» **GIVEN INFORMATION**:
* * * * * * * * *

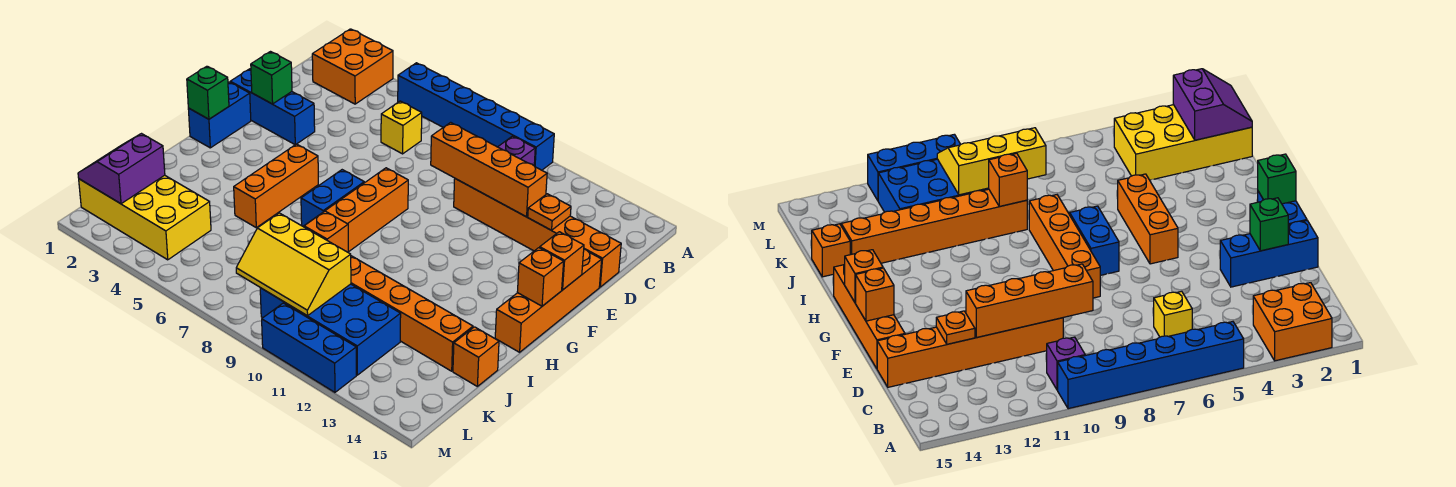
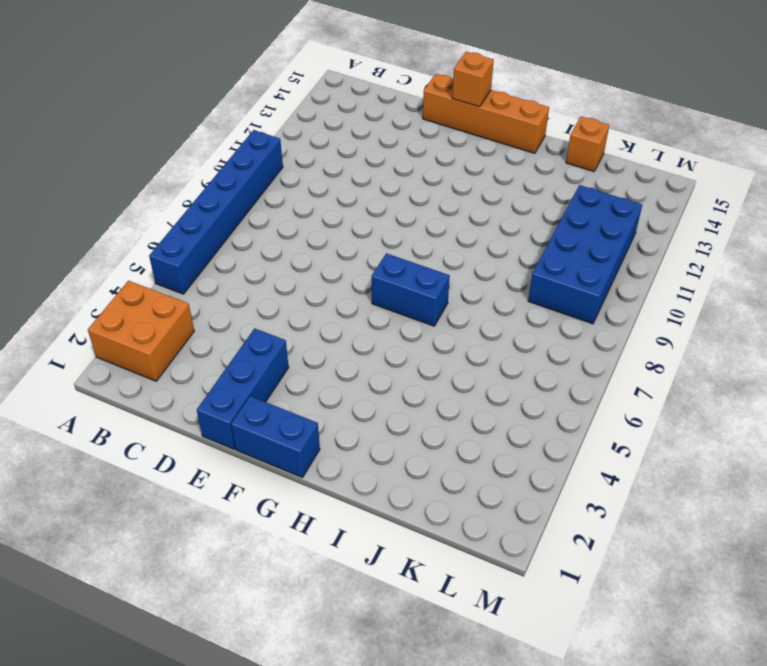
none -> purple 1x1 brick [498,136,535,165]
none -> yellow 1x1 brick [381,101,422,154]
none -> orange 1x6 brick [454,179,621,287]

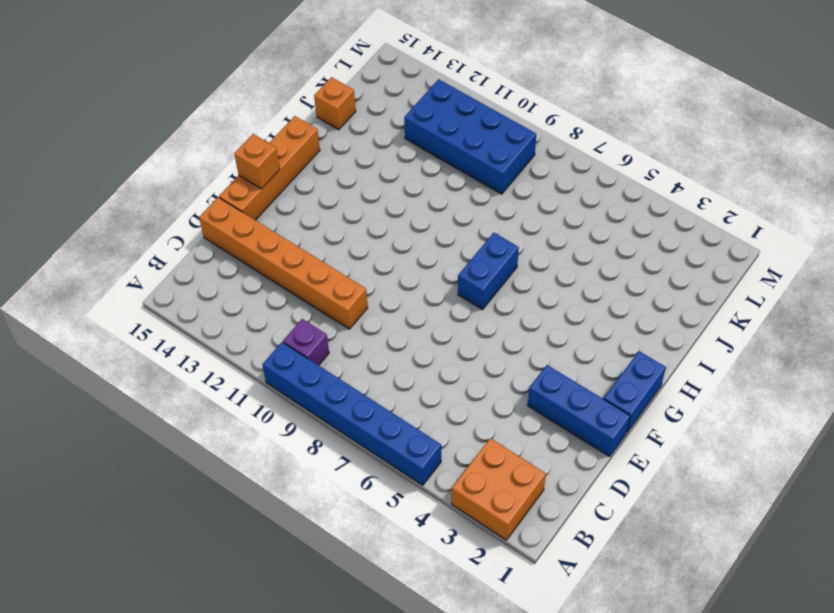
none -> yellow 1x1 brick [381,101,422,154]
none -> orange 1x4 brick [303,168,408,252]
none -> orange 1x3 brick [234,144,318,228]

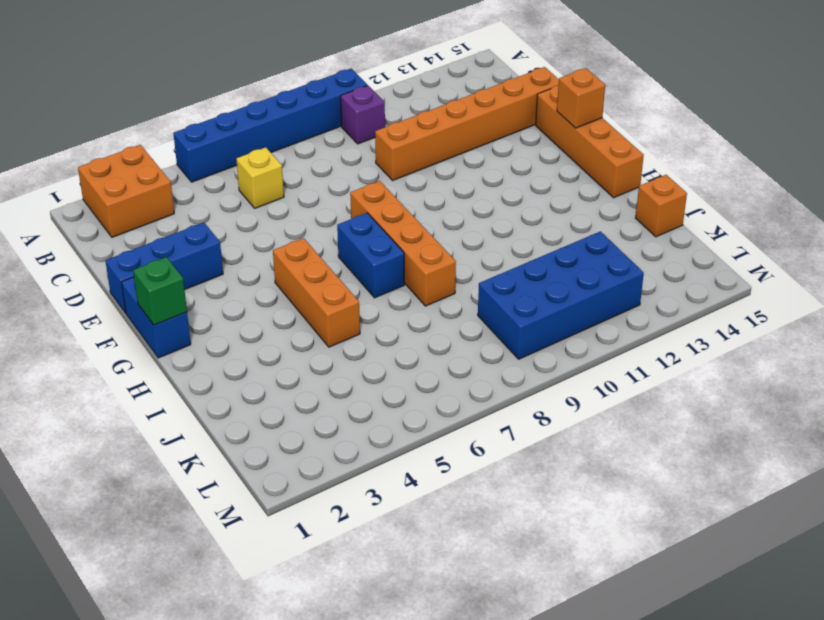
none -> orange 1x6 brick [351,256,473,371]
none -> yellow 2x4 brick [79,175,211,260]
none -> blue 1x3 brick [262,303,356,392]

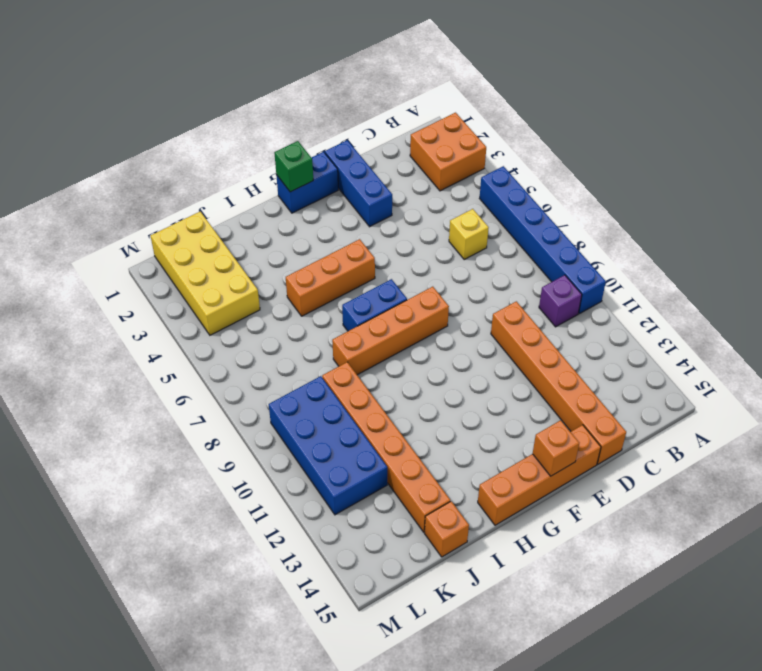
none -> blue 1x3 brick [262,303,356,392]
none -> orange 1x4 brick [431,122,547,217]
none -> orange 1x1 plate [528,194,571,230]

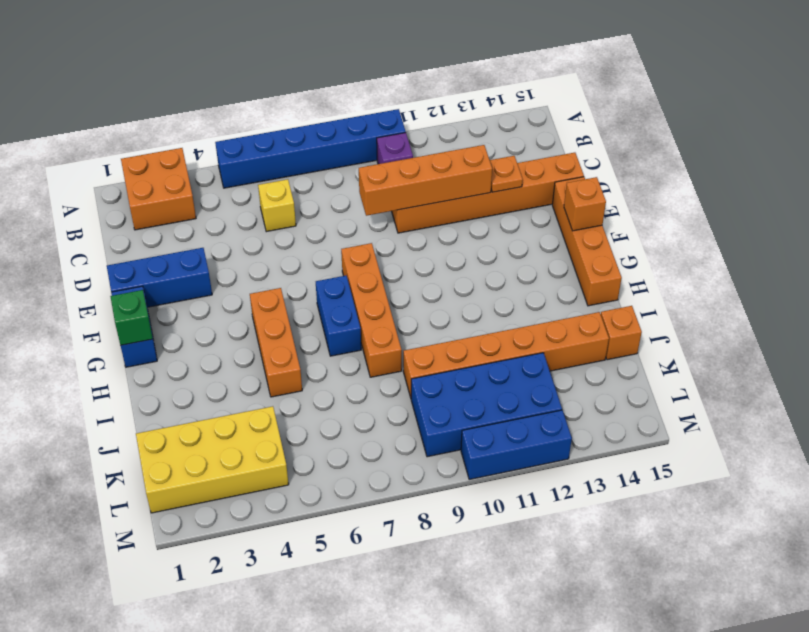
none -> green 1x1 brick [251,52,292,104]
none -> orange 1x1 brick [517,248,564,306]
none -> orange 1x1 brick [304,211,348,252]

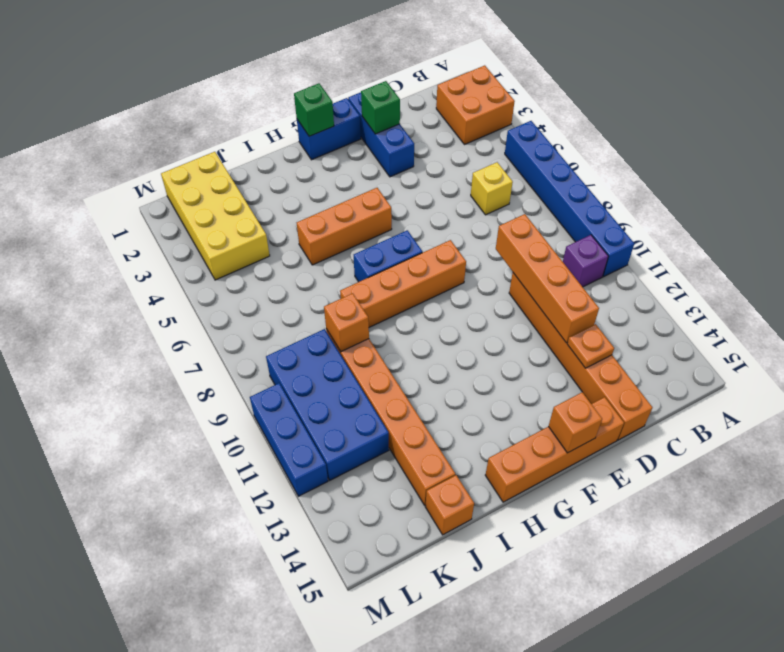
none -> orange 1x1 brick [517,248,564,306]
none -> purple 2x2 slope [78,134,165,204]
none -> yellow 2x3 slope [236,213,351,316]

* * * * * * * * *

» **WORK INSTRUCTIONS**:
Look through the records above and please copy every line in which the string "yellow" occurs.

» **RESULT**:
none -> yellow 1x1 brick [381,101,422,154]
none -> yellow 1x1 brick [381,101,422,154]
none -> yellow 2x4 brick [79,175,211,260]
none -> yellow 2x3 slope [236,213,351,316]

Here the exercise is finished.